┌─ SUPPLIED INFORMATION

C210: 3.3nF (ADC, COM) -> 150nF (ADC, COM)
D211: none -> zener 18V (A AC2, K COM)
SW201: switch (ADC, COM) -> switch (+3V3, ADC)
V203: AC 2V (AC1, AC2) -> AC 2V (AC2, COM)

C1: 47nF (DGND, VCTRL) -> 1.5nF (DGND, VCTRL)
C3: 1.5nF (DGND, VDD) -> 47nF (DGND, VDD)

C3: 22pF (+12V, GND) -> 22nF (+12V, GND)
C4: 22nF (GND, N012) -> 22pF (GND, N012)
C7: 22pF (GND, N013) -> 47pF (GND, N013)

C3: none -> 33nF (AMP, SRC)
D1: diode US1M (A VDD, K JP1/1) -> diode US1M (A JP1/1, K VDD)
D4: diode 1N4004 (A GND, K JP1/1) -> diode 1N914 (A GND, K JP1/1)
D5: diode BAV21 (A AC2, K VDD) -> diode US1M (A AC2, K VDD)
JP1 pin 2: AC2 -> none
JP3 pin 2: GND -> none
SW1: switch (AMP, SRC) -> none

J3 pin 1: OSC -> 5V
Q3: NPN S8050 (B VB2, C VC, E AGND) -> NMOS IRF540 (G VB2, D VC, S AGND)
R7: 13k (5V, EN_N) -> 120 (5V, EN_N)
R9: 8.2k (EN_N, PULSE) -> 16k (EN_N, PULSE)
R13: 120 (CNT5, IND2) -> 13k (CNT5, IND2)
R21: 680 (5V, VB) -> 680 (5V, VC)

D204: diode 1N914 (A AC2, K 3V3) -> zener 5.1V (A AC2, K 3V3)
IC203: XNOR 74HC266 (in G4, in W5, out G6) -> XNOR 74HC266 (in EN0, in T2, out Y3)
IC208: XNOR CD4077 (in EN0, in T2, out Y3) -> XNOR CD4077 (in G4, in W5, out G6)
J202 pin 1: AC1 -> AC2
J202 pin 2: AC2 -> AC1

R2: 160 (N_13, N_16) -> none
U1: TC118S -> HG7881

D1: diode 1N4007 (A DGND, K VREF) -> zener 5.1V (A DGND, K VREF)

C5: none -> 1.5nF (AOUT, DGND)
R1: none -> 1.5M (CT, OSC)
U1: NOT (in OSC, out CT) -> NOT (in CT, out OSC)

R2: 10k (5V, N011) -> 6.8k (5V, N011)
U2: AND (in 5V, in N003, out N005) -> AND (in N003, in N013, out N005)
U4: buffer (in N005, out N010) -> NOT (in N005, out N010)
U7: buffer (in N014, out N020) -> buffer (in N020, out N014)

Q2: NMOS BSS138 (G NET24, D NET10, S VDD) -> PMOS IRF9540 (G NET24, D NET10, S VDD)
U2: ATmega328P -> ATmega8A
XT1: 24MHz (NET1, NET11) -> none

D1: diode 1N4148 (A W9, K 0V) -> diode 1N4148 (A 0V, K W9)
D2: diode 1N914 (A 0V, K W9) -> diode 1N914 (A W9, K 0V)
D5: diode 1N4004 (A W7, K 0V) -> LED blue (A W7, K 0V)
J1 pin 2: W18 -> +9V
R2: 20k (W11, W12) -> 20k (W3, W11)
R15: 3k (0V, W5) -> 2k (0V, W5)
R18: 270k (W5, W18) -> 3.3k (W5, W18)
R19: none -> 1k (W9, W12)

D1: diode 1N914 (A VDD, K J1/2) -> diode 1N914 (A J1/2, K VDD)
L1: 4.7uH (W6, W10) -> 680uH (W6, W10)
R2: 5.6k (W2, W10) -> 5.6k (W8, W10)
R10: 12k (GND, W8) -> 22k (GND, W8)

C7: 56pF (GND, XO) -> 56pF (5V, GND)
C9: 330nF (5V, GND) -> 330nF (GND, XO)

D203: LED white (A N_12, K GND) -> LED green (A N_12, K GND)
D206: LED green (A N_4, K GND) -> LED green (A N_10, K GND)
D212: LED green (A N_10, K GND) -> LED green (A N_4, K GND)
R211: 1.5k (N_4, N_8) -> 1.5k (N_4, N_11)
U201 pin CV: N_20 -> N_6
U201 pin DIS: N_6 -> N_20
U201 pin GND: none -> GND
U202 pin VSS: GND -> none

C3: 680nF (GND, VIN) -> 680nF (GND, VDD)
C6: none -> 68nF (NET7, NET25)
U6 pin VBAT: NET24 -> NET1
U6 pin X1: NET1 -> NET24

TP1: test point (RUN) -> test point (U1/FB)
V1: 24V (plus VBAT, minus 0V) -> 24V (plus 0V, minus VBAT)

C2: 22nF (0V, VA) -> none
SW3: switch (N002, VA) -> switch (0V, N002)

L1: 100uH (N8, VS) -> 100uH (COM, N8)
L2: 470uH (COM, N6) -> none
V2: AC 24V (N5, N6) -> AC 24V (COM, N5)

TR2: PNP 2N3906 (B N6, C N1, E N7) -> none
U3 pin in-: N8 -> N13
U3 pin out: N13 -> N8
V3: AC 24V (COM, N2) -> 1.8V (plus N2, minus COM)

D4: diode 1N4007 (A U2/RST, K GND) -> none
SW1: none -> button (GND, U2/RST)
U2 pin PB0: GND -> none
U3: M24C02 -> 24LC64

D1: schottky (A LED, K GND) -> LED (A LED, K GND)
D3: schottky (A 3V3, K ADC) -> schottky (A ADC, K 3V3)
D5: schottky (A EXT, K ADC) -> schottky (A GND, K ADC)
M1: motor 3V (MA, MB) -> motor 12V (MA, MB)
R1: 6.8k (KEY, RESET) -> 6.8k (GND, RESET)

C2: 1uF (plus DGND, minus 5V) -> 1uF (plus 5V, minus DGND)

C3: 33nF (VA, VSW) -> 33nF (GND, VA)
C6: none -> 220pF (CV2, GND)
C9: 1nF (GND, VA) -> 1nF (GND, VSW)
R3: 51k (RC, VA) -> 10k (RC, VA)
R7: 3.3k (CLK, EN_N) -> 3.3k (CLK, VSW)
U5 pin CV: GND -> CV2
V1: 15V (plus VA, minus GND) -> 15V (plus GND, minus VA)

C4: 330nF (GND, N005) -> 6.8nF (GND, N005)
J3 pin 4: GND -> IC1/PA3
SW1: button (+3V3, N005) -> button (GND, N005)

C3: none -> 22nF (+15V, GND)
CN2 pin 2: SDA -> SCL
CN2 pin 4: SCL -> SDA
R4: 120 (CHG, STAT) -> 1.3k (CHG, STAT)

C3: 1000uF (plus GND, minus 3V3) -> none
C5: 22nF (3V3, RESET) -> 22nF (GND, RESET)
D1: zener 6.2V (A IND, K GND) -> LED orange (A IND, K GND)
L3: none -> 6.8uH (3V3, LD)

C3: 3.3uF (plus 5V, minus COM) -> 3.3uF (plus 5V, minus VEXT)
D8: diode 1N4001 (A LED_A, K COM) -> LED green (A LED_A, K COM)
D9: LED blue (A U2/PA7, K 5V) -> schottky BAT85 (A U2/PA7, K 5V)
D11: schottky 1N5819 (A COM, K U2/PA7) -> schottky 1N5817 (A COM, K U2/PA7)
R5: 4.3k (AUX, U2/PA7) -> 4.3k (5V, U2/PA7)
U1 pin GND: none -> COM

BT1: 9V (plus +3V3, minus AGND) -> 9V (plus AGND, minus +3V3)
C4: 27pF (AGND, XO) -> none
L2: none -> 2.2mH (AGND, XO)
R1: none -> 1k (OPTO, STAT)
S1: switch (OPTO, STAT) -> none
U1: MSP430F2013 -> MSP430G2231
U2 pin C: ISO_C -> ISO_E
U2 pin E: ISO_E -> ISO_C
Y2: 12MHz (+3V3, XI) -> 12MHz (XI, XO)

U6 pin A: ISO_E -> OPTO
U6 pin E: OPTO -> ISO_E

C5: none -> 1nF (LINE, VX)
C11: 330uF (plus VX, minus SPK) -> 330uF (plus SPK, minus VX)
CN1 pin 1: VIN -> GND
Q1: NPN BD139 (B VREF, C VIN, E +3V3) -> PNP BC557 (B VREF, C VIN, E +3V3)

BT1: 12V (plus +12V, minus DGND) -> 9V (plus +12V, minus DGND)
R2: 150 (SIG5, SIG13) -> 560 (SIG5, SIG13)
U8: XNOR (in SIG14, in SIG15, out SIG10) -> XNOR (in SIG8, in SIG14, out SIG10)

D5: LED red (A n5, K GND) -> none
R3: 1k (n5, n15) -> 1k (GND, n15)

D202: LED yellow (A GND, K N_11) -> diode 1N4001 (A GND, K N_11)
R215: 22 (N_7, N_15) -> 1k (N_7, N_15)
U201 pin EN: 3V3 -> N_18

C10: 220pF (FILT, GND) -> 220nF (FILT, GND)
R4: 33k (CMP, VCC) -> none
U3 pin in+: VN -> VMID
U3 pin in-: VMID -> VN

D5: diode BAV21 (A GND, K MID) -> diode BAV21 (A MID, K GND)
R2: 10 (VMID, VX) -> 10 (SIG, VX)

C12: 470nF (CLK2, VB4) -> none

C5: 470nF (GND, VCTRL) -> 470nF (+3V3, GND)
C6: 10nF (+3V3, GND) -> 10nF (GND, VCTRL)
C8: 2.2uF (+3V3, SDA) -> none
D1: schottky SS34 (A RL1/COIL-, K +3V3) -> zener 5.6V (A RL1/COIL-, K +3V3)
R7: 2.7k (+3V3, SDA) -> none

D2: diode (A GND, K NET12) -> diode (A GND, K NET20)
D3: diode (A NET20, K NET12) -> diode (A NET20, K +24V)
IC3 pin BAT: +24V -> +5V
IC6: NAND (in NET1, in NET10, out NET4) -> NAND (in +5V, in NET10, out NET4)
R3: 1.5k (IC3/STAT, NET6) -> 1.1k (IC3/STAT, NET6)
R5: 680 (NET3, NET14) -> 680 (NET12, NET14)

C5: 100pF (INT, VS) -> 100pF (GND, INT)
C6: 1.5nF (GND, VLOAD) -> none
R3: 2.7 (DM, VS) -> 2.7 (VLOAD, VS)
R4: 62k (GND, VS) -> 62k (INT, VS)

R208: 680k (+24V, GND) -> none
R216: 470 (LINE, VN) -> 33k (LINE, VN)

└─

ACTIVITY
Could you return exactly the stretch of the data above that starts at the line with "Y2: 12MHz (+3V3, XI) -> 12MHz (XI, XO)" and ends at the line with "R3: 1.5k (IC3/STAT, NET6)", both lines included?

ANSWER FOR THIS EXERCISE
Y2: 12MHz (+3V3, XI) -> 12MHz (XI, XO)

U6 pin A: ISO_E -> OPTO
U6 pin E: OPTO -> ISO_E

C5: none -> 1nF (LINE, VX)
C11: 330uF (plus VX, minus SPK) -> 330uF (plus SPK, minus VX)
CN1 pin 1: VIN -> GND
Q1: NPN BD139 (B VREF, C VIN, E +3V3) -> PNP BC557 (B VREF, C VIN, E +3V3)

BT1: 12V (plus +12V, minus DGND) -> 9V (plus +12V, minus DGND)
R2: 150 (SIG5, SIG13) -> 560 (SIG5, SIG13)
U8: XNOR (in SIG14, in SIG15, out SIG10) -> XNOR (in SIG8, in SIG14, out SIG10)

D5: LED red (A n5, K GND) -> none
R3: 1k (n5, n15) -> 1k (GND, n15)

D202: LED yellow (A GND, K N_11) -> diode 1N4001 (A GND, K N_11)
R215: 22 (N_7, N_15) -> 1k (N_7, N_15)
U201 pin EN: 3V3 -> N_18

C10: 220pF (FILT, GND) -> 220nF (FILT, GND)
R4: 33k (CMP, VCC) -> none
U3 pin in+: VN -> VMID
U3 pin in-: VMID -> VN

D5: diode BAV21 (A GND, K MID) -> diode BAV21 (A MID, K GND)
R2: 10 (VMID, VX) -> 10 (SIG, VX)

C12: 470nF (CLK2, VB4) -> none

C5: 470nF (GND, VCTRL) -> 470nF (+3V3, GND)
C6: 10nF (+3V3, GND) -> 10nF (GND, VCTRL)
C8: 2.2uF (+3V3, SDA) -> none
D1: schottky SS34 (A RL1/COIL-, K +3V3) -> zener 5.6V (A RL1/COIL-, K +3V3)
R7: 2.7k (+3V3, SDA) -> none

D2: diode (A GND, K NET12) -> diode (A GND, K NET20)
D3: diode (A NET20, K NET12) -> diode (A NET20, K +24V)
IC3 pin BAT: +24V -> +5V
IC6: NAND (in NET1, in NET10, out NET4) -> NAND (in +5V, in NET10, out NET4)
R3: 1.5k (IC3/STAT, NET6) -> 1.1k (IC3/STAT, NET6)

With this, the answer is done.